Task inputs section start
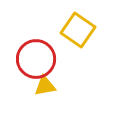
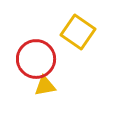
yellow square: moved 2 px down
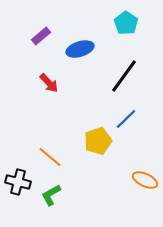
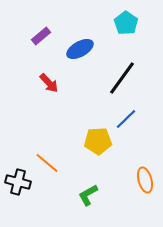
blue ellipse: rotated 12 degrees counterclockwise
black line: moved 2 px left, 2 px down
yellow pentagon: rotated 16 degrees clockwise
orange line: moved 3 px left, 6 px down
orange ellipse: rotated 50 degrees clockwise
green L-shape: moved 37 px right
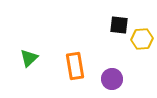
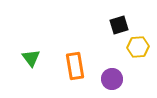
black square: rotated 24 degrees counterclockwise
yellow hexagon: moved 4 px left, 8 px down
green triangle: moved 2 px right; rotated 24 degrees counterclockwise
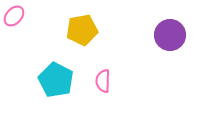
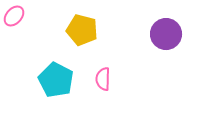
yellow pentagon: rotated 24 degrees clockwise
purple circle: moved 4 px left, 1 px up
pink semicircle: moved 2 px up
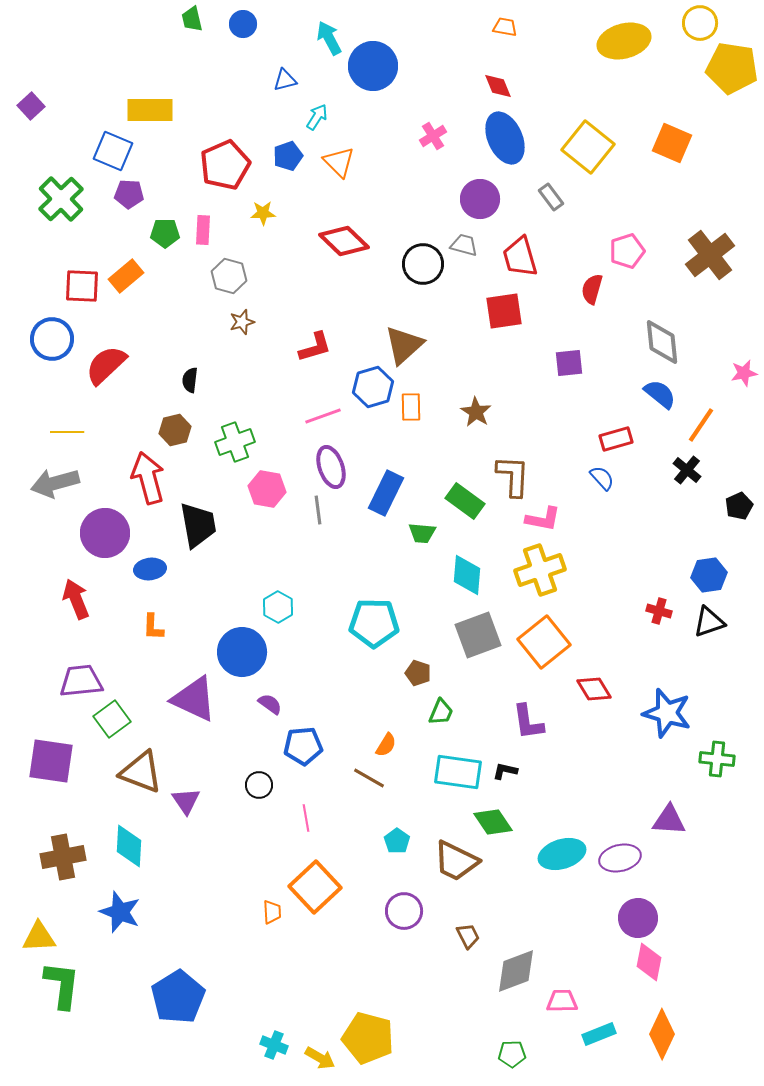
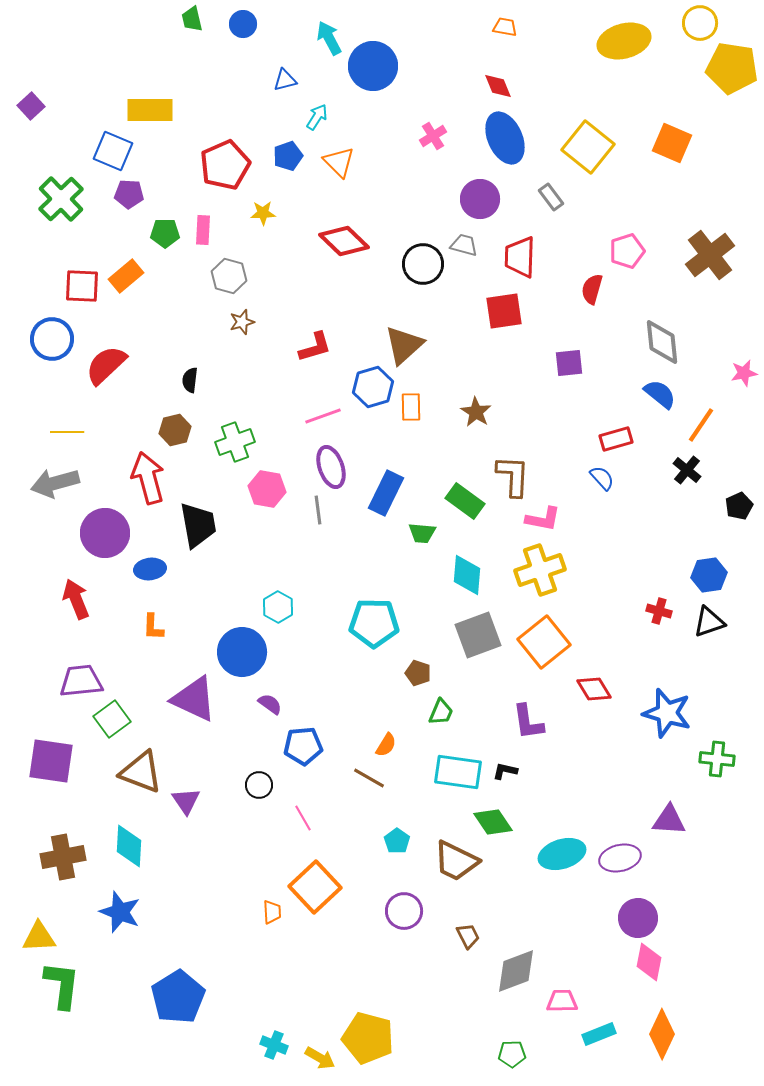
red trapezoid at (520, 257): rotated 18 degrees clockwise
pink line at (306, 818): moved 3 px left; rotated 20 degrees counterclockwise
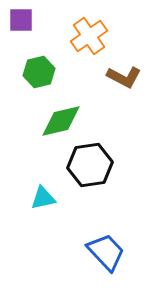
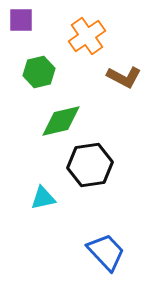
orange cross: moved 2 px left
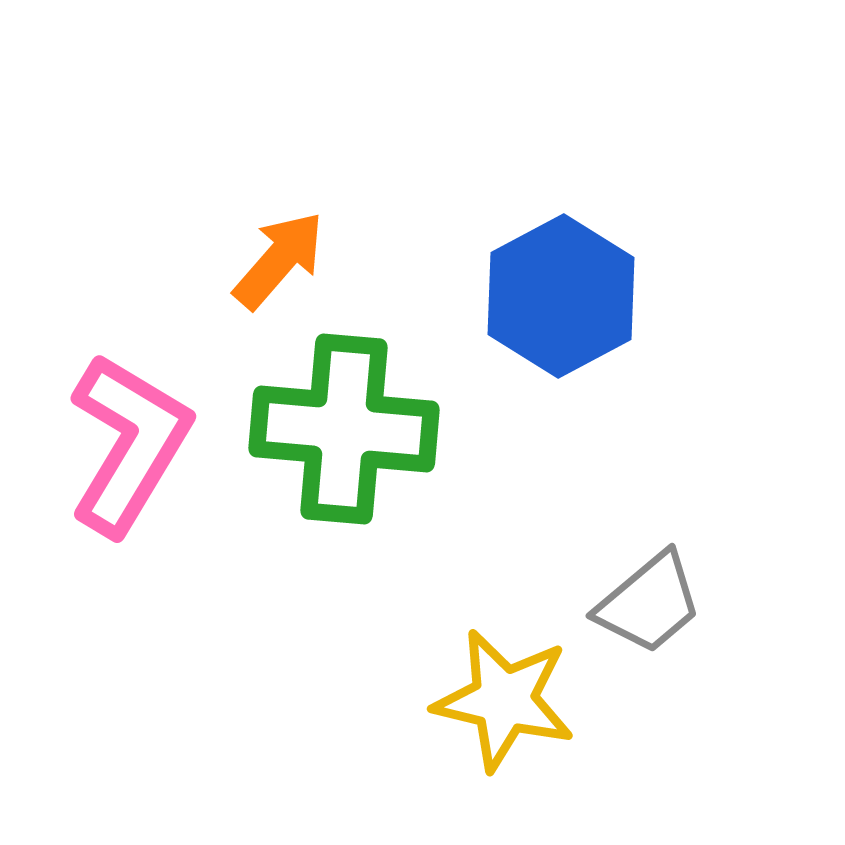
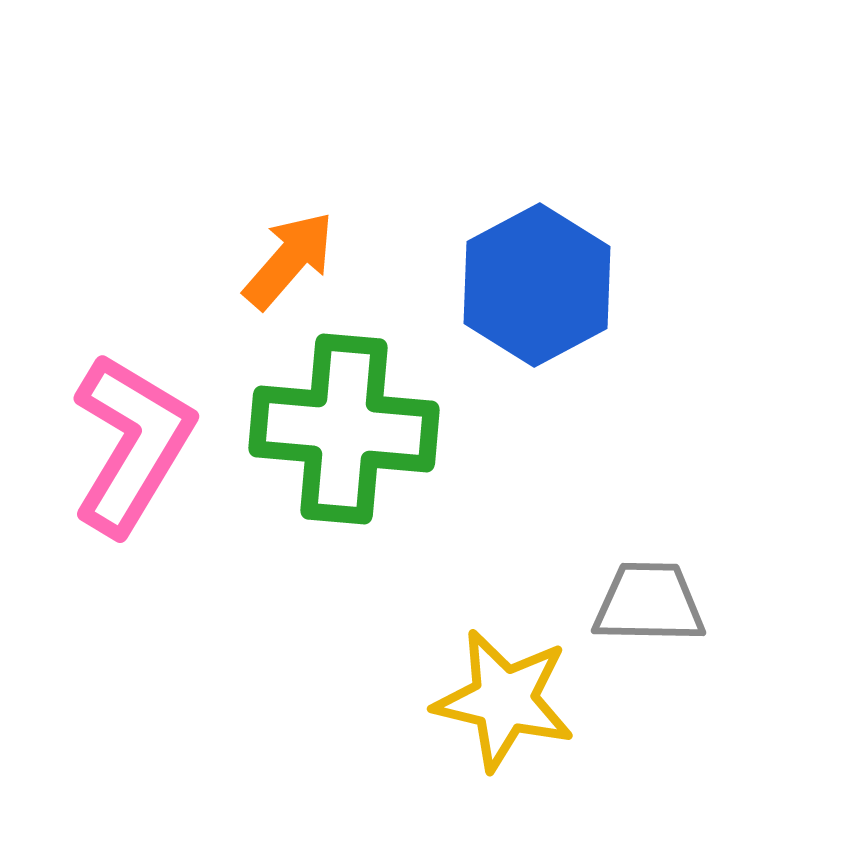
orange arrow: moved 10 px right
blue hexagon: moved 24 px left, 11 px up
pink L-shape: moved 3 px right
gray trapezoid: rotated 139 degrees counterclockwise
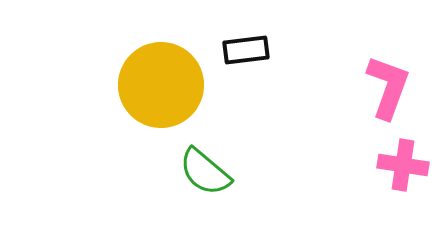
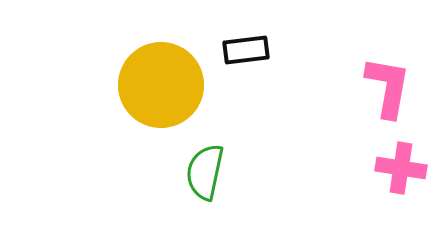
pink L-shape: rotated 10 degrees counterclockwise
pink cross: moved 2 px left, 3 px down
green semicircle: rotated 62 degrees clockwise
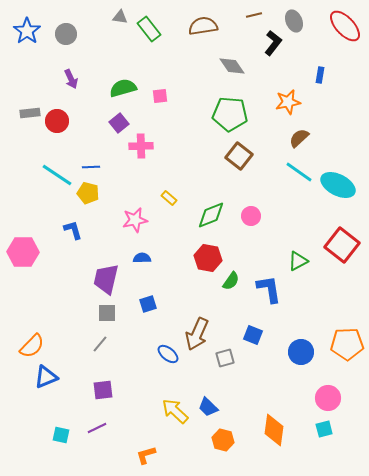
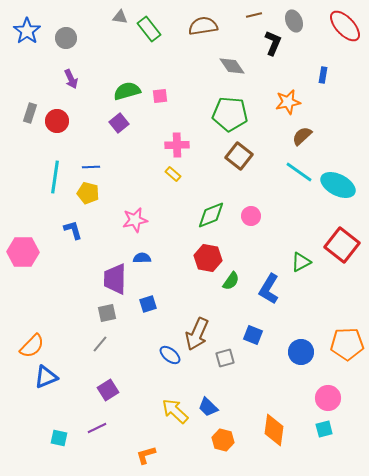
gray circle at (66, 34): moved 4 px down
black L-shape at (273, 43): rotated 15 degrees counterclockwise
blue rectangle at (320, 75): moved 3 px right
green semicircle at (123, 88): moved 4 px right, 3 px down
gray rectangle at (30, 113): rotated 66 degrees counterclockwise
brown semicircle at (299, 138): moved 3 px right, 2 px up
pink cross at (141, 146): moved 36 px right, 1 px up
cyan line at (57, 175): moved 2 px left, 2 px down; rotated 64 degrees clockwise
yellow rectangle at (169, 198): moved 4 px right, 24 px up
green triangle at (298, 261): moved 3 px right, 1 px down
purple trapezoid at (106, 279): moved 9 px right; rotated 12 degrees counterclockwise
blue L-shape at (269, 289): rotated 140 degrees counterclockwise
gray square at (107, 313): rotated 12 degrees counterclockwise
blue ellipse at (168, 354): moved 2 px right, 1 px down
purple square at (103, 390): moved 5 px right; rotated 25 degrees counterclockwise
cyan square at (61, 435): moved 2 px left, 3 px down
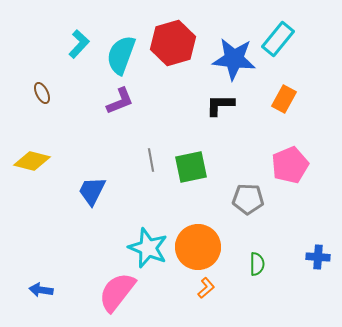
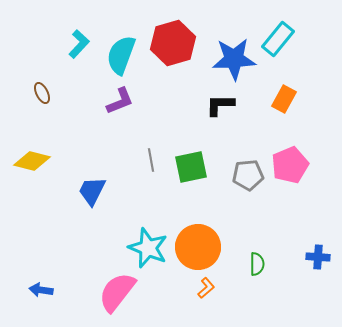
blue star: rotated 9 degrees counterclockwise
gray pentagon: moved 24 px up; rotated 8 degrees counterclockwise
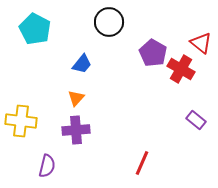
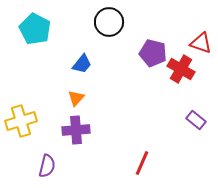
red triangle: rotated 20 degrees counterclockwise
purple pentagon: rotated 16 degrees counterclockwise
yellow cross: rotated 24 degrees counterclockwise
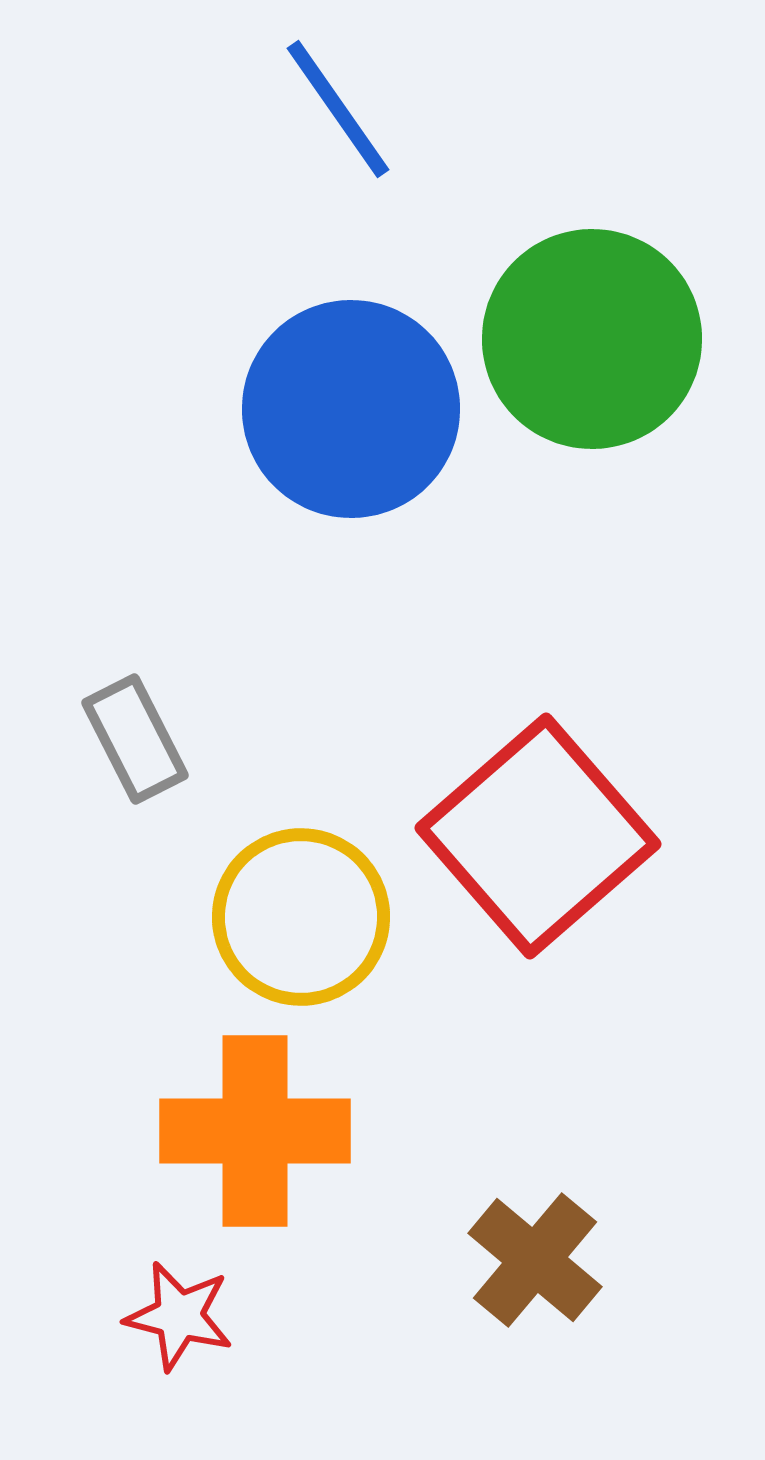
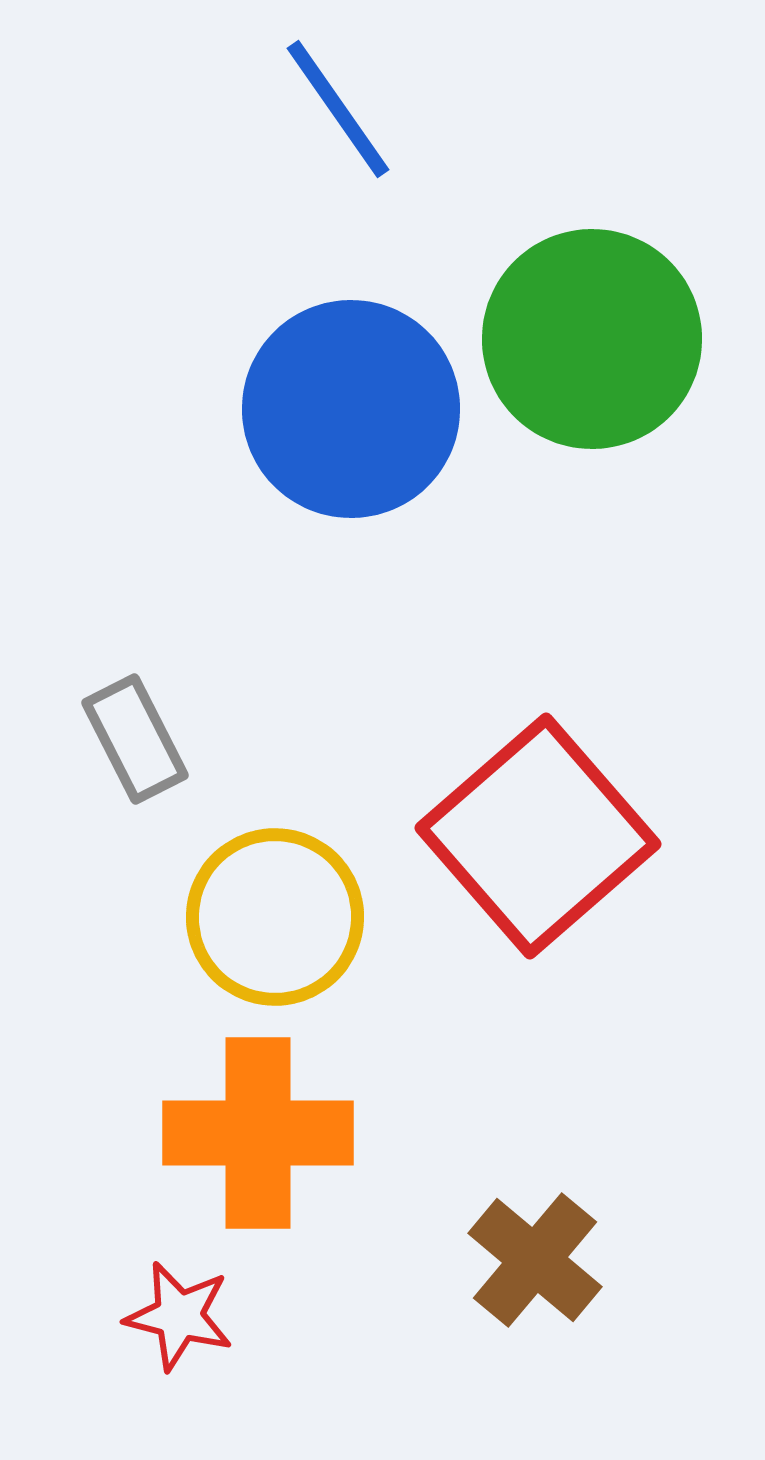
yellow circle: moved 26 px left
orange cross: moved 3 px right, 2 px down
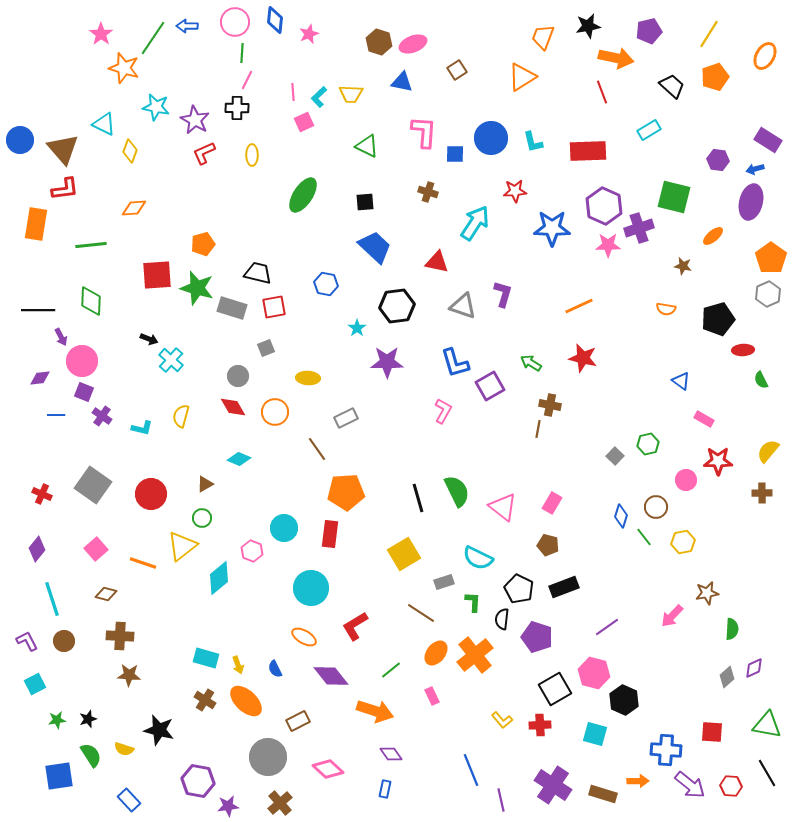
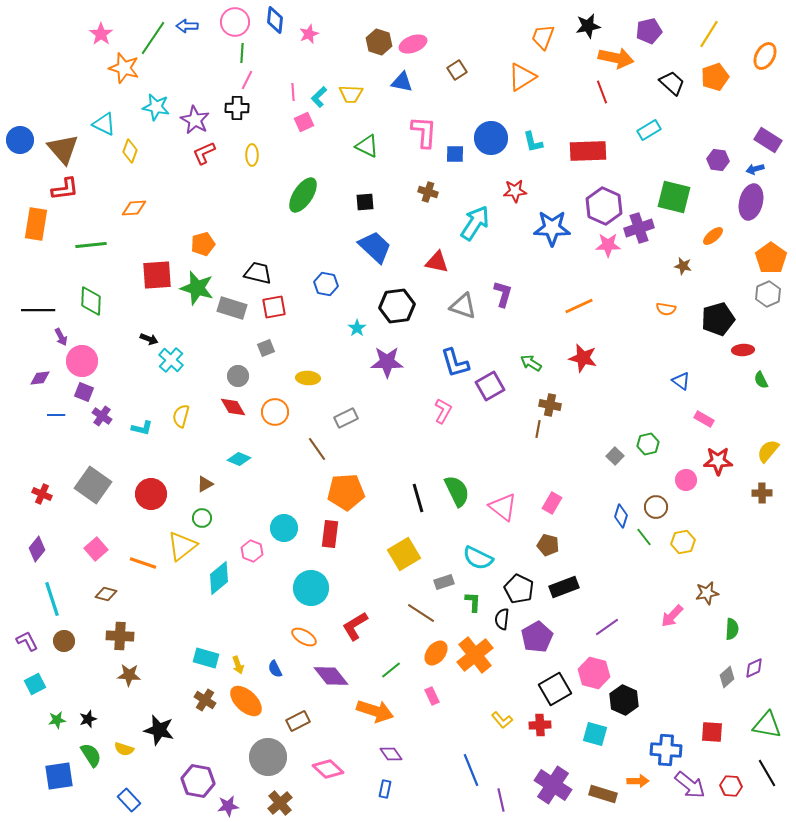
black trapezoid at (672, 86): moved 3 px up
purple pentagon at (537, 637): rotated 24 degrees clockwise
Task inputs section end
#### Directions:
Print only the lines from the one with "cyan square at" through the last line of the data above, exactly and with both ends, and please omit any pictures.

#### Solved problem:
cyan square at (61, 435): moved 2 px left, 3 px down
blue star: rotated 9 degrees counterclockwise
gray pentagon: moved 24 px up; rotated 8 degrees counterclockwise
red triangle: rotated 20 degrees counterclockwise
purple pentagon: rotated 16 degrees counterclockwise
yellow cross: rotated 24 degrees counterclockwise
yellow circle: moved 26 px left
orange cross: moved 3 px right, 2 px down
black trapezoid at (672, 86): moved 3 px up
purple pentagon at (537, 637): rotated 24 degrees clockwise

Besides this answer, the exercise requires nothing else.